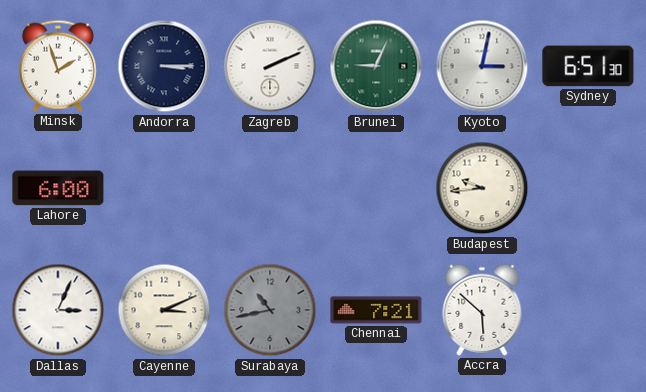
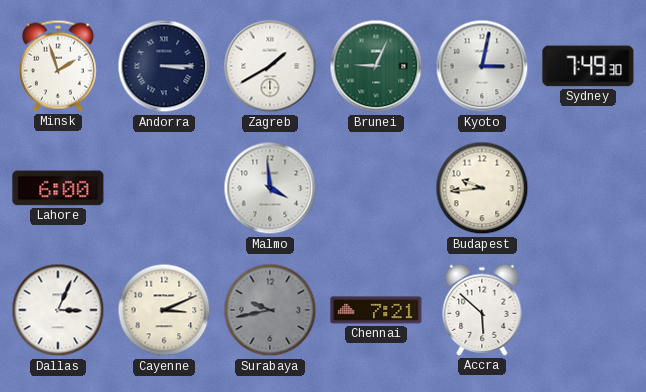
Zagreb: 2:11 -> 1:40
Sydney: 6:51 -> 7:49
Malmo: none -> 3:59
Surabaya: 10:43 -> 9:43
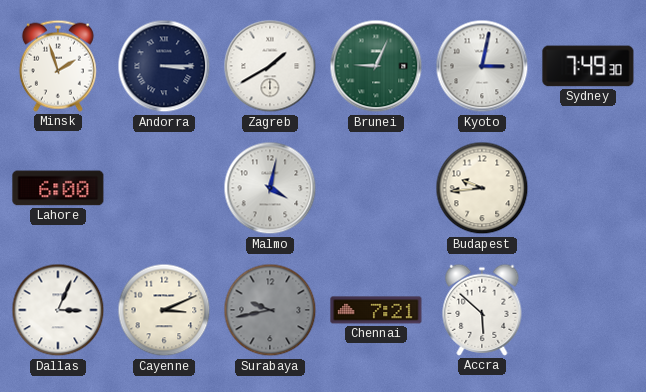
Malmo: 3:59 -> 4:02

_ _ _ _ _ _ _

§ Task description:
Could you reproduce every text line in the items above word for word, omitting the pictures?

§ Correct output:
Zagreb: 2:11 -> 1:40
Sydney: 6:51 -> 7:49
Malmo: none -> 3:59
Surabaya: 10:43 -> 9:43
Malmo: 3:59 -> 4:02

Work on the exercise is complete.